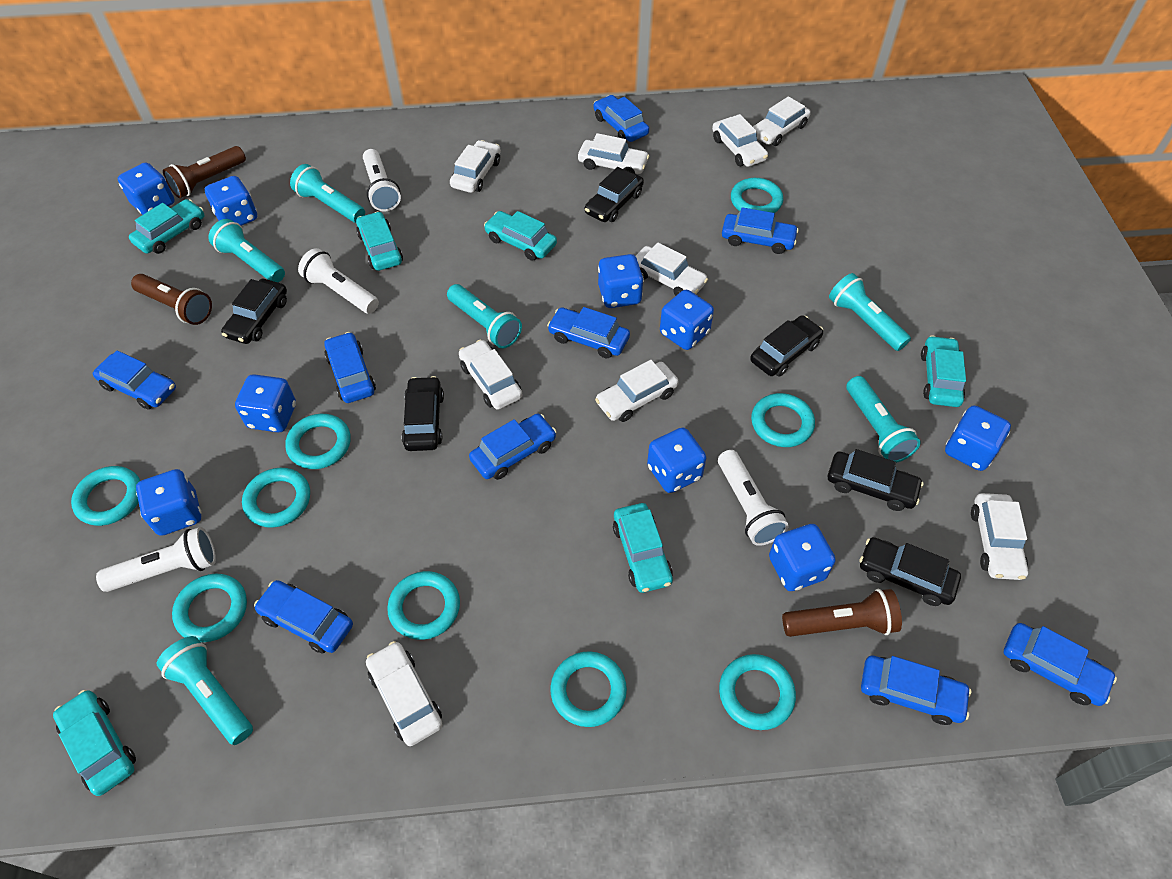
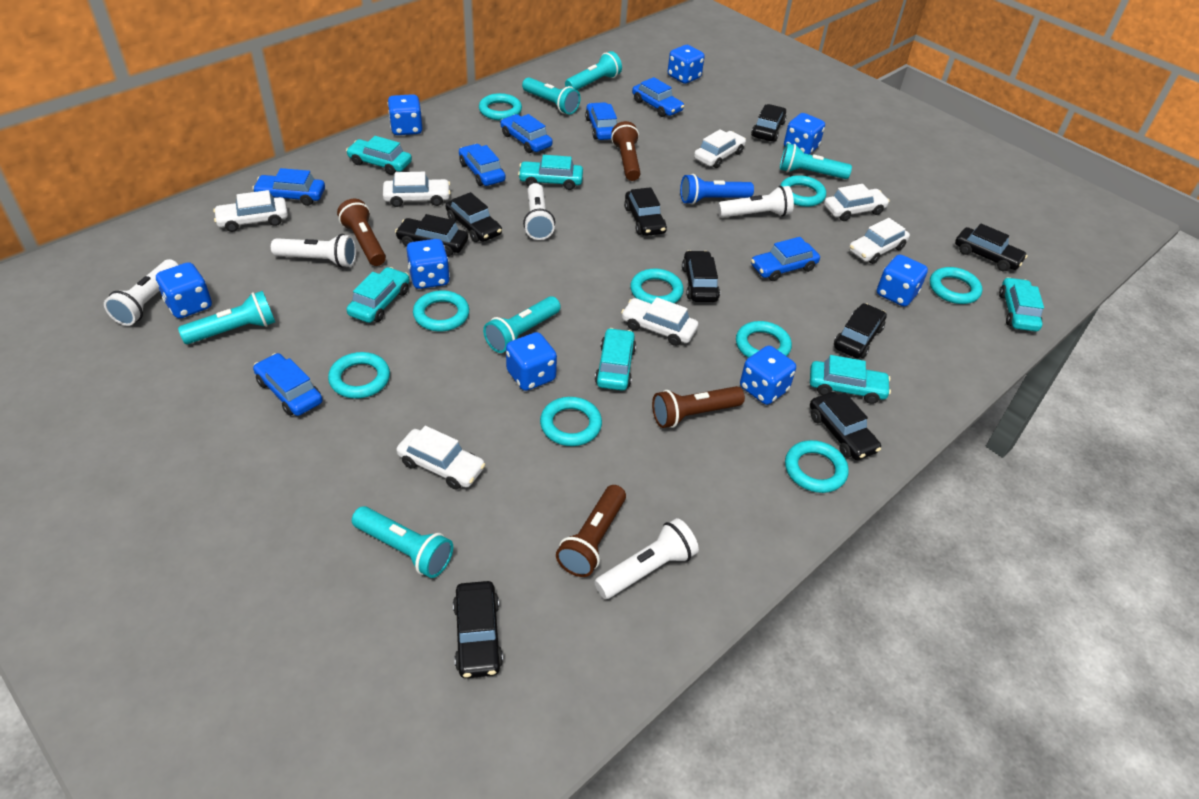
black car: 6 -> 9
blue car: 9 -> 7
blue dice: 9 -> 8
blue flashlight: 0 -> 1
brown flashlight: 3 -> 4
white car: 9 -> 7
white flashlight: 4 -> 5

__________

## EXERCISE DESCRIPTION
Your answer should contain all the material above, written out exactly, and none of the pictures.

## SOLUTION TO THE EXERCISE
black car: 6 -> 9
blue car: 9 -> 7
blue dice: 9 -> 8
blue flashlight: 0 -> 1
brown flashlight: 3 -> 4
white car: 9 -> 7
white flashlight: 4 -> 5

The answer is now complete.